> _TASK_:
Give again, word for word, every line below from the one that has "# camera: 85 degrees left, 25 degrees up" through the one that has "exchanged,auriculares [azul],(476 138),cuenco", both included, and no others.

START SOURCE DATA

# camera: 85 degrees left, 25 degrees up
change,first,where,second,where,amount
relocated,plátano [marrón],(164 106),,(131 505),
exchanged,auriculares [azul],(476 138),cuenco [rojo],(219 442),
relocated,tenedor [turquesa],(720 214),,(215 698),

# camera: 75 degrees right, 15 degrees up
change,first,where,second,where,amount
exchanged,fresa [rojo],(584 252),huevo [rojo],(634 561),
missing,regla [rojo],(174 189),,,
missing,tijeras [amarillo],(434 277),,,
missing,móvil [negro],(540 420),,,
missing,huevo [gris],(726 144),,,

END SOURCE DATA
START SOURCE DATA

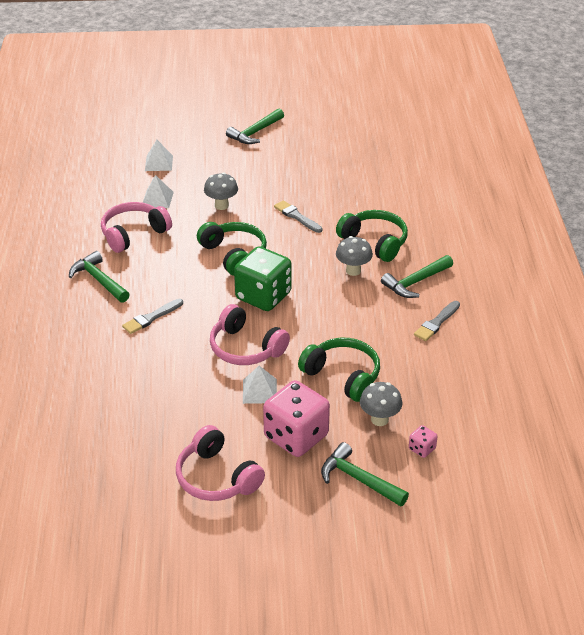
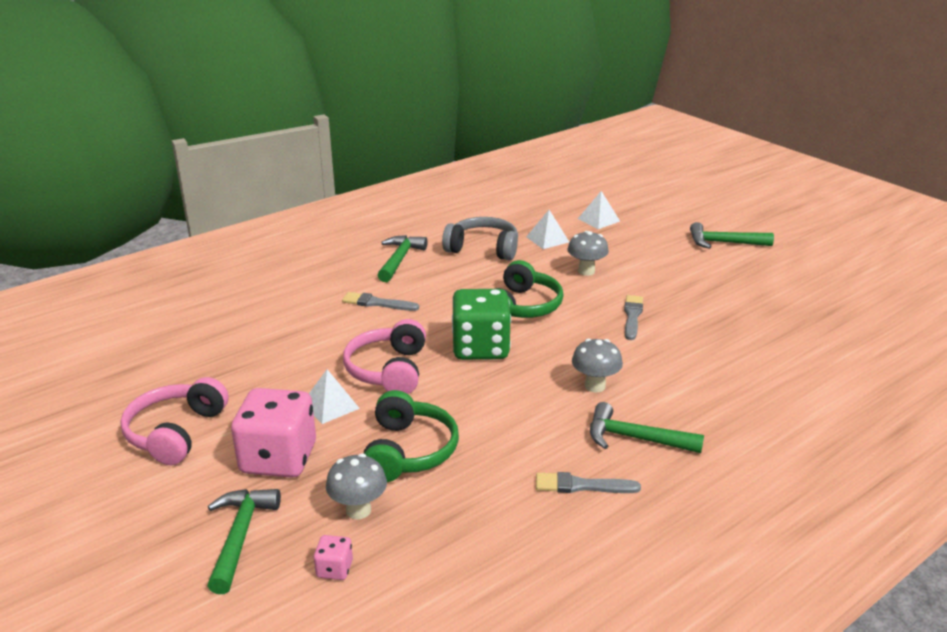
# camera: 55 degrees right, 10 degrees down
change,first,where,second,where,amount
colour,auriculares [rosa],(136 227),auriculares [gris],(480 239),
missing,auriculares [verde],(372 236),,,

END SOURCE DATA

> _ANSWER_:
# camera: 85 degrees left, 25 degrees up
change,first,where,second,where,amount
relocated,plátano [marrón],(164 106),,(131 505),
exchanged,auriculares [azul],(476 138),cuenco [rojo],(219 442),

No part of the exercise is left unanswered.